Every record below should be copied exactly, with the pictures left out.

[Scene edit records]
----------
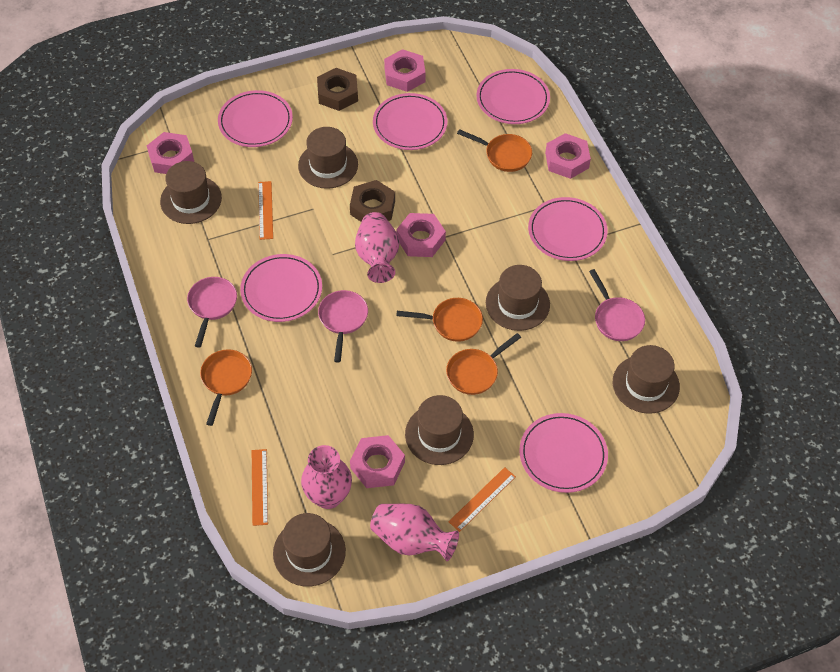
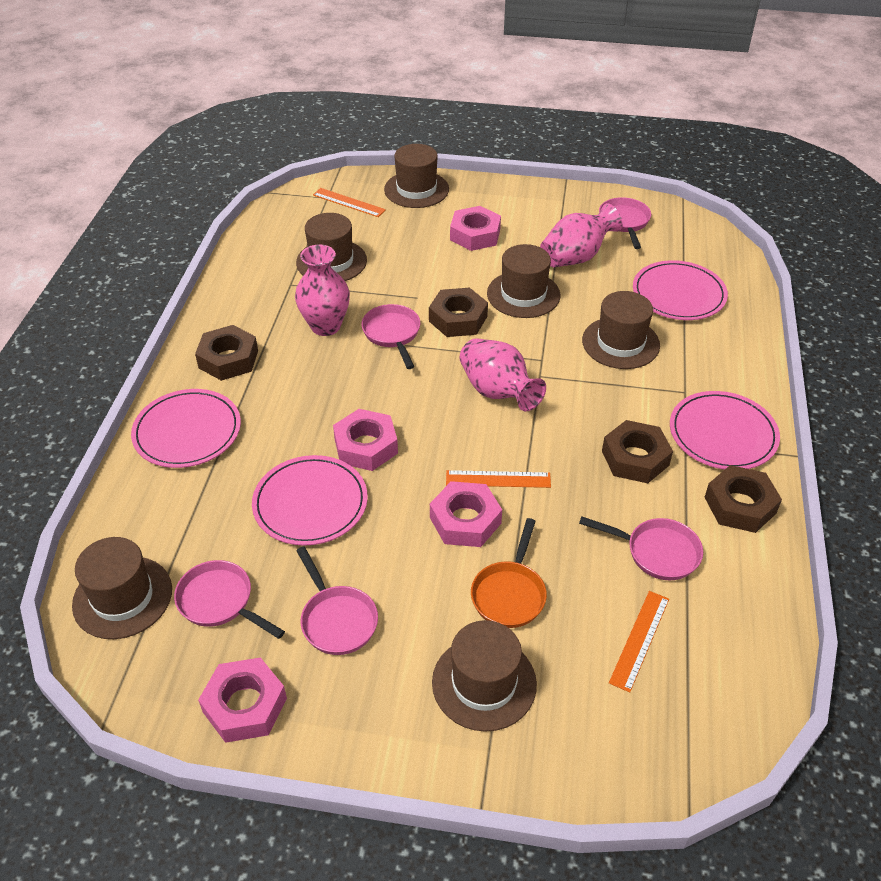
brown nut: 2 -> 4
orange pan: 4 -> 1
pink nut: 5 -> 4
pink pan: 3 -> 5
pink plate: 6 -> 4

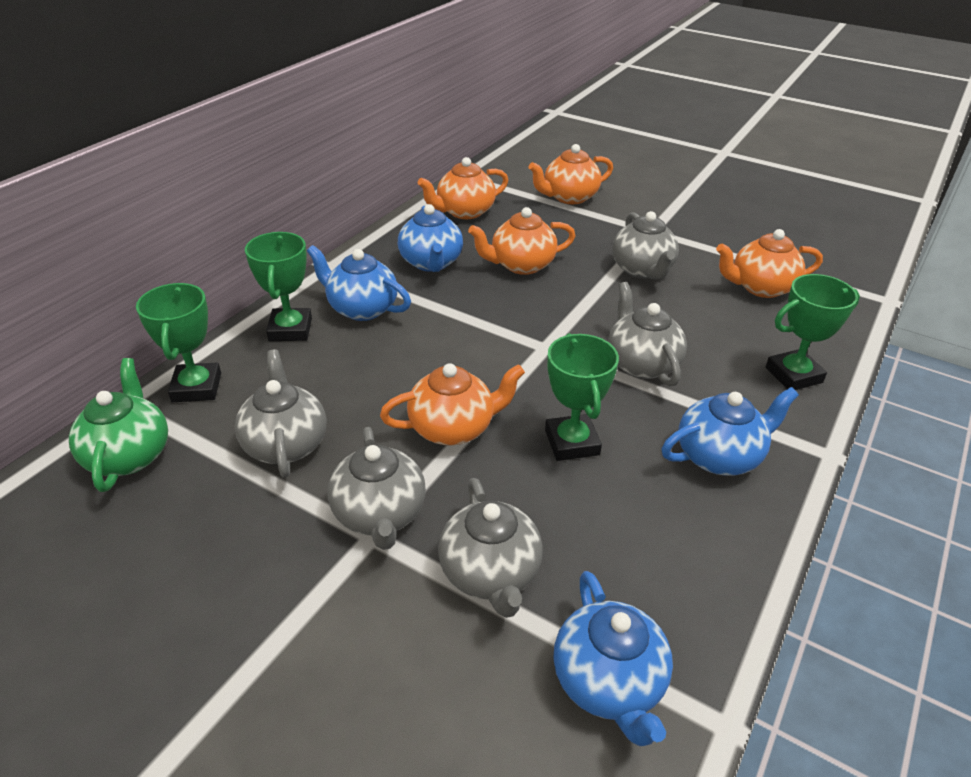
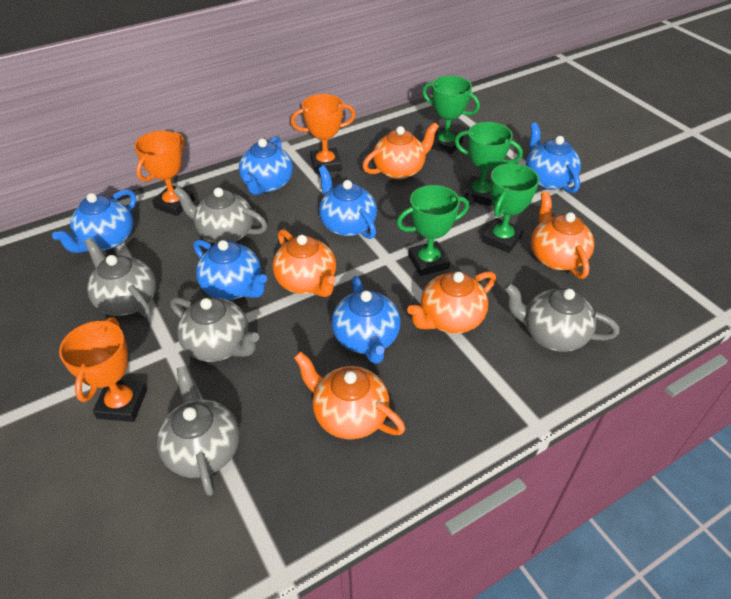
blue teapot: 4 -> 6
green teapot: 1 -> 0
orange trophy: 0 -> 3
----------
| Task solution |
brown nut: 2 -> 4
orange pan: 4 -> 1
pink nut: 5 -> 4
pink pan: 3 -> 5
pink plate: 6 -> 4

blue teapot: 4 -> 6
green teapot: 1 -> 0
orange trophy: 0 -> 3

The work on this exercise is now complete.